EXERCISE DIRECTIONS: Each record must appear in the answer exactly as given.

MATERIAL SUPPLIED:
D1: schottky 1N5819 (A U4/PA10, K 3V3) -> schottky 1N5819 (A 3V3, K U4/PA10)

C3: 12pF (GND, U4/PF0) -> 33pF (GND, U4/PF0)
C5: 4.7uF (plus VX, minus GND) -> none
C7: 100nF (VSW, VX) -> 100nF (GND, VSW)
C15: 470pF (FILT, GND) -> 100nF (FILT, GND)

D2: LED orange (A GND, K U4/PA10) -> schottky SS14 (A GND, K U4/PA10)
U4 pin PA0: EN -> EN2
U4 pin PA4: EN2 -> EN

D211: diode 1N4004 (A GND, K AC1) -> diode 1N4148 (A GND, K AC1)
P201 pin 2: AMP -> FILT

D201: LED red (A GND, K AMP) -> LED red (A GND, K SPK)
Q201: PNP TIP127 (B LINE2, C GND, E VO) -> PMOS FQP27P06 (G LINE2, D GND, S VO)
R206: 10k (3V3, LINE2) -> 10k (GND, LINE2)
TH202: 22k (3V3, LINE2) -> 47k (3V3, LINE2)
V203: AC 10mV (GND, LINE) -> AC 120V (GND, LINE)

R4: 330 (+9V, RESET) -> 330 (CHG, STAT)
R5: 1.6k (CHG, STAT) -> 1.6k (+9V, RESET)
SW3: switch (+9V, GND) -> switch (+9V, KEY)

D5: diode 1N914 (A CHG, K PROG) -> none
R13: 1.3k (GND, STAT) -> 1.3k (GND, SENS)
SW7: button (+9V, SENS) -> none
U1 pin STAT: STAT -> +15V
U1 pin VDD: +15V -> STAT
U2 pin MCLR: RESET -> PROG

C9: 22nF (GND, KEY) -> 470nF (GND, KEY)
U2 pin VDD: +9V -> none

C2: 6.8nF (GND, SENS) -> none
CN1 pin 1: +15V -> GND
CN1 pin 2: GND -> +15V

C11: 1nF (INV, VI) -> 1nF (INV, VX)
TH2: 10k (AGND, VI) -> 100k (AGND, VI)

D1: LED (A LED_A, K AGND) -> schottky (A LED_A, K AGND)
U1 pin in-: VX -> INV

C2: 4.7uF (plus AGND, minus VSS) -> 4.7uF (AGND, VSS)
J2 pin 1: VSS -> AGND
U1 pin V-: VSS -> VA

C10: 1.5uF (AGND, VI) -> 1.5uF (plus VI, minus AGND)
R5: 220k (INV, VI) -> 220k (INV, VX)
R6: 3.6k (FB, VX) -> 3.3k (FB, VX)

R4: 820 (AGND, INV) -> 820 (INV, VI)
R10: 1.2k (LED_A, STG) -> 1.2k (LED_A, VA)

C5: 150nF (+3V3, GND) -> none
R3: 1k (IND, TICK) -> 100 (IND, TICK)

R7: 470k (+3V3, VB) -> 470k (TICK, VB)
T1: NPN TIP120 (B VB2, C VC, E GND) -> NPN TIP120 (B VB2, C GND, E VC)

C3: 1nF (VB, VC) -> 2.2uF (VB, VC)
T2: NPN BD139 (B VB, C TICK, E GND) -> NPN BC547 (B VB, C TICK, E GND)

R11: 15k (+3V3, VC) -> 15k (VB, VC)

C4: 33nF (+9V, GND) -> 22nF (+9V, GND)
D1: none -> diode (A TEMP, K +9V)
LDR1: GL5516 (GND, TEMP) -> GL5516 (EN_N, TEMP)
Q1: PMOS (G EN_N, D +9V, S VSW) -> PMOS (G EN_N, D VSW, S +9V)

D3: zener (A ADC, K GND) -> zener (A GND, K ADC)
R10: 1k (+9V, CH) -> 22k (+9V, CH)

EXPECTED ANSWER:
D1: schottky 1N5819 (A U4/PA10, K 3V3) -> schottky 1N5819 (A 3V3, K U4/PA10)

C3: 12pF (GND, U4/PF0) -> 33pF (GND, U4/PF0)
C5: 4.7uF (plus VX, minus GND) -> none
C7: 100nF (VSW, VX) -> 100nF (GND, VSW)
C15: 470pF (FILT, GND) -> 100nF (FILT, GND)

D2: LED orange (A GND, K U4/PA10) -> schottky SS14 (A GND, K U4/PA10)
U4 pin PA0: EN -> EN2
U4 pin PA4: EN2 -> EN

D211: diode 1N4004 (A GND, K AC1) -> diode 1N4148 (A GND, K AC1)
P201 pin 2: AMP -> FILT

D201: LED red (A GND, K AMP) -> LED red (A GND, K SPK)
Q201: PNP TIP127 (B LINE2, C GND, E VO) -> PMOS FQP27P06 (G LINE2, D GND, S VO)
R206: 10k (3V3, LINE2) -> 10k (GND, LINE2)
TH202: 22k (3V3, LINE2) -> 47k (3V3, LINE2)
V203: AC 10mV (GND, LINE) -> AC 120V (GND, LINE)

R4: 330 (+9V, RESET) -> 330 (CHG, STAT)
R5: 1.6k (CHG, STAT) -> 1.6k (+9V, RESET)
SW3: switch (+9V, GND) -> switch (+9V, KEY)

D5: diode 1N914 (A CHG, K PROG) -> none
R13: 1.3k (GND, STAT) -> 1.3k (GND, SENS)
SW7: button (+9V, SENS) -> none
U1 pin STAT: STAT -> +15V
U1 pin VDD: +15V -> STAT
U2 pin MCLR: RESET -> PROG

C9: 22nF (GND, KEY) -> 470nF (GND, KEY)
U2 pin VDD: +9V -> none

C2: 6.8nF (GND, SENS) -> none
CN1 pin 1: +15V -> GND
CN1 pin 2: GND -> +15V

C11: 1nF (INV, VI) -> 1nF (INV, VX)
TH2: 10k (AGND, VI) -> 100k (AGND, VI)

D1: LED (A LED_A, K AGND) -> schottky (A LED_A, K AGND)
U1 pin in-: VX -> INV

C2: 4.7uF (plus AGND, minus VSS) -> 4.7uF (AGND, VSS)
J2 pin 1: VSS -> AGND
U1 pin V-: VSS -> VA

C10: 1.5uF (AGND, VI) -> 1.5uF (plus VI, minus AGND)
R5: 220k (INV, VI) -> 220k (INV, VX)
R6: 3.6k (FB, VX) -> 3.3k (FB, VX)

R4: 820 (AGND, INV) -> 820 (INV, VI)
R10: 1.2k (LED_A, STG) -> 1.2k (LED_A, VA)

C5: 150nF (+3V3, GND) -> none
R3: 1k (IND, TICK) -> 100 (IND, TICK)

R7: 470k (+3V3, VB) -> 470k (TICK, VB)
T1: NPN TIP120 (B VB2, C VC, E GND) -> NPN TIP120 (B VB2, C GND, E VC)

C3: 1nF (VB, VC) -> 2.2uF (VB, VC)
T2: NPN BD139 (B VB, C TICK, E GND) -> NPN BC547 (B VB, C TICK, E GND)

R11: 15k (+3V3, VC) -> 15k (VB, VC)

C4: 33nF (+9V, GND) -> 22nF (+9V, GND)
D1: none -> diode (A TEMP, K +9V)
LDR1: GL5516 (GND, TEMP) -> GL5516 (EN_N, TEMP)
Q1: PMOS (G EN_N, D +9V, S VSW) -> PMOS (G EN_N, D VSW, S +9V)

D3: zener (A ADC, K GND) -> zener (A GND, K ADC)
R10: 1k (+9V, CH) -> 22k (+9V, CH)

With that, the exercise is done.